TASK: Every line in the data below from the one containing "The camera went 125" down to the one containing "The white strawberry", both included, must be retyped exactly; no other line is to appear.

RECORDS FOR THIS EXERCISE:
──────────
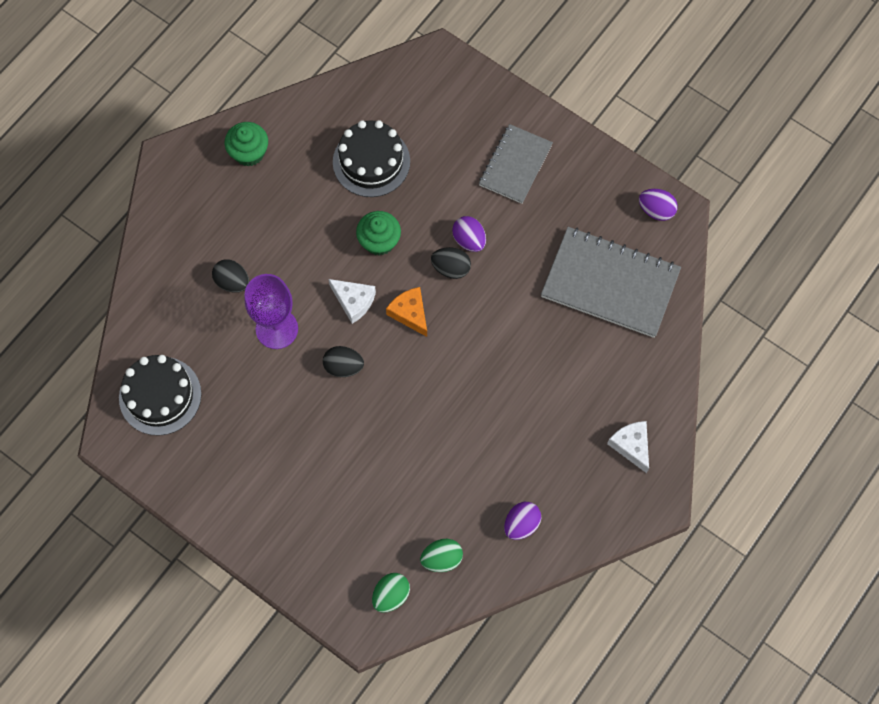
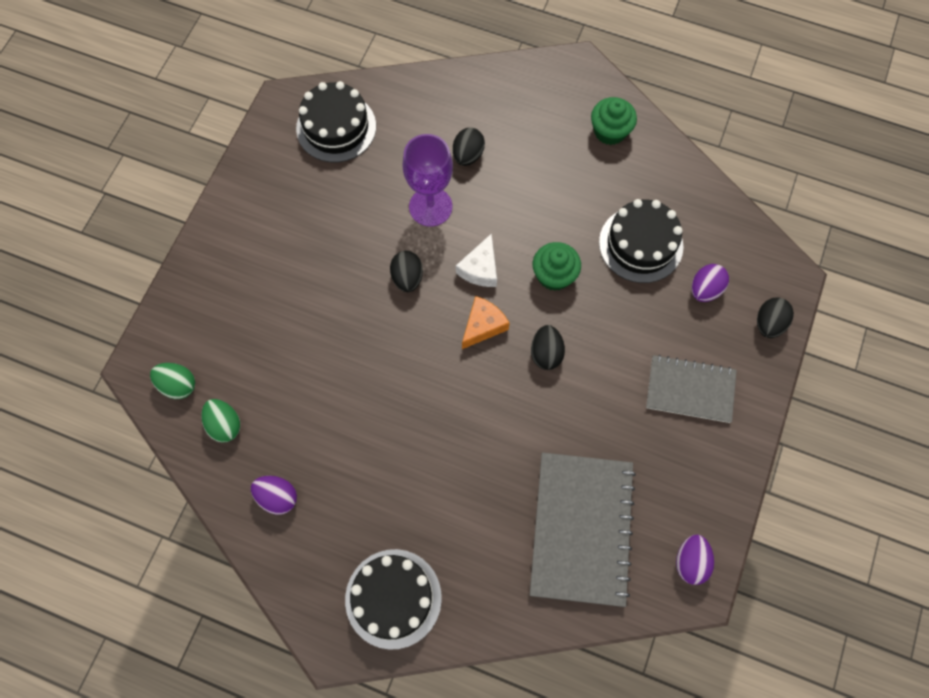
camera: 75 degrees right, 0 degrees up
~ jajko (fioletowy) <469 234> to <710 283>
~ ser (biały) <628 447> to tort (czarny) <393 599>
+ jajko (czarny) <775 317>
──────────
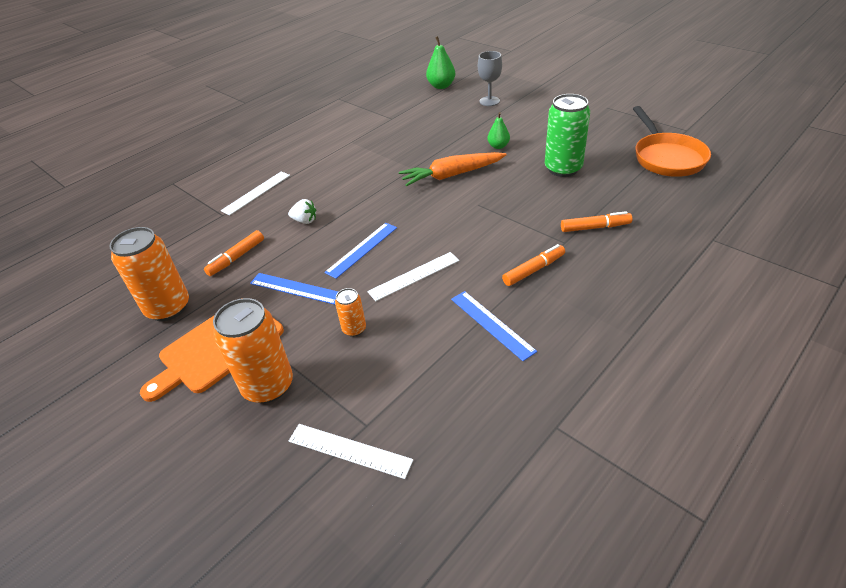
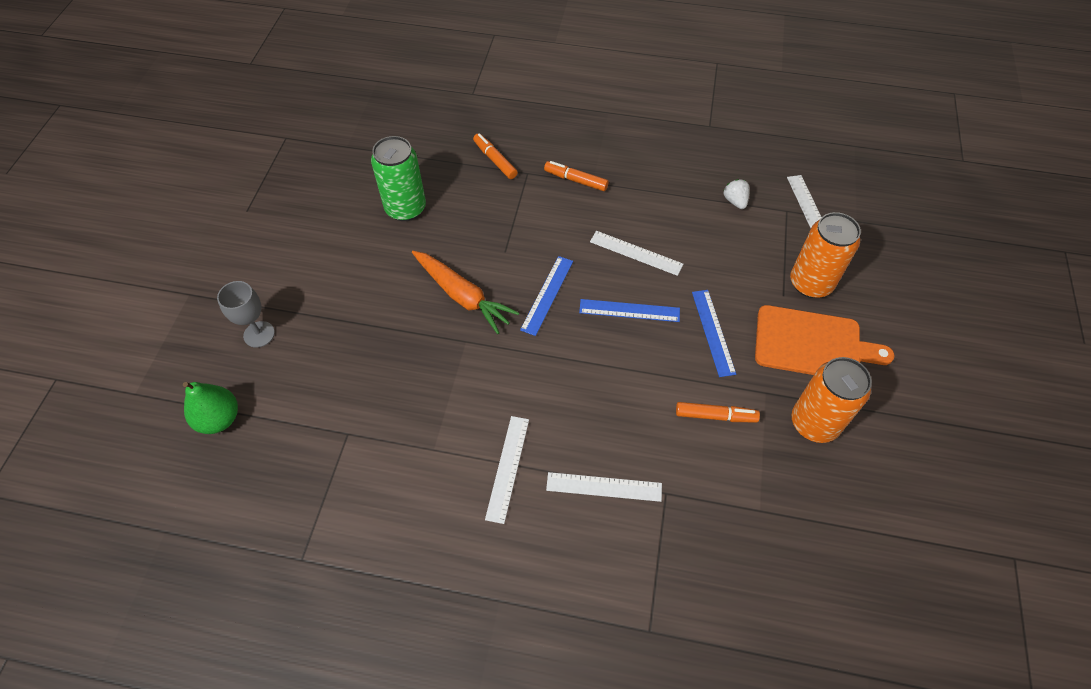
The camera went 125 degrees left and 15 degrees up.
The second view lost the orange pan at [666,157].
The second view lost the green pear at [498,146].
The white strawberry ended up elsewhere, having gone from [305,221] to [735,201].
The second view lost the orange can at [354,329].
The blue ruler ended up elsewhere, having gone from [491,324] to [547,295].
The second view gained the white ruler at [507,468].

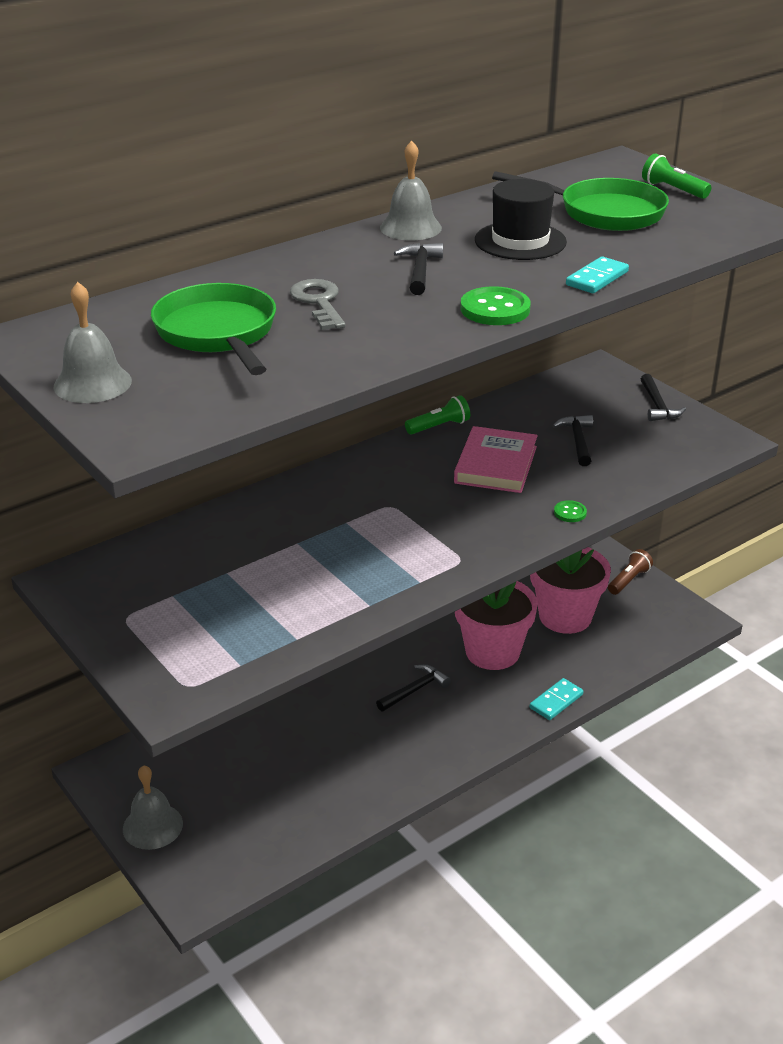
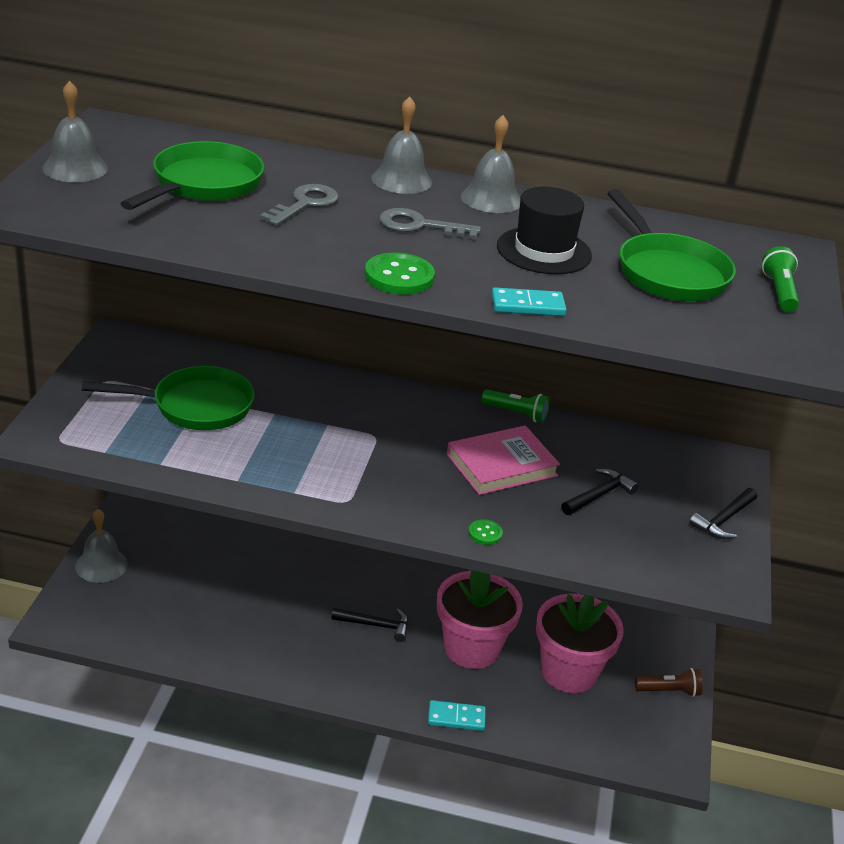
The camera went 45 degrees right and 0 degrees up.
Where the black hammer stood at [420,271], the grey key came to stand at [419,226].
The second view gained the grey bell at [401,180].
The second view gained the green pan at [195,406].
──────────
COMPLETED EXERCISE:
The camera went 125 degrees left and 15 degrees up.
The second view lost the orange pan at [666,157].
The second view lost the green pear at [498,146].
The white strawberry ended up elsewhere, having gone from [305,221] to [735,201].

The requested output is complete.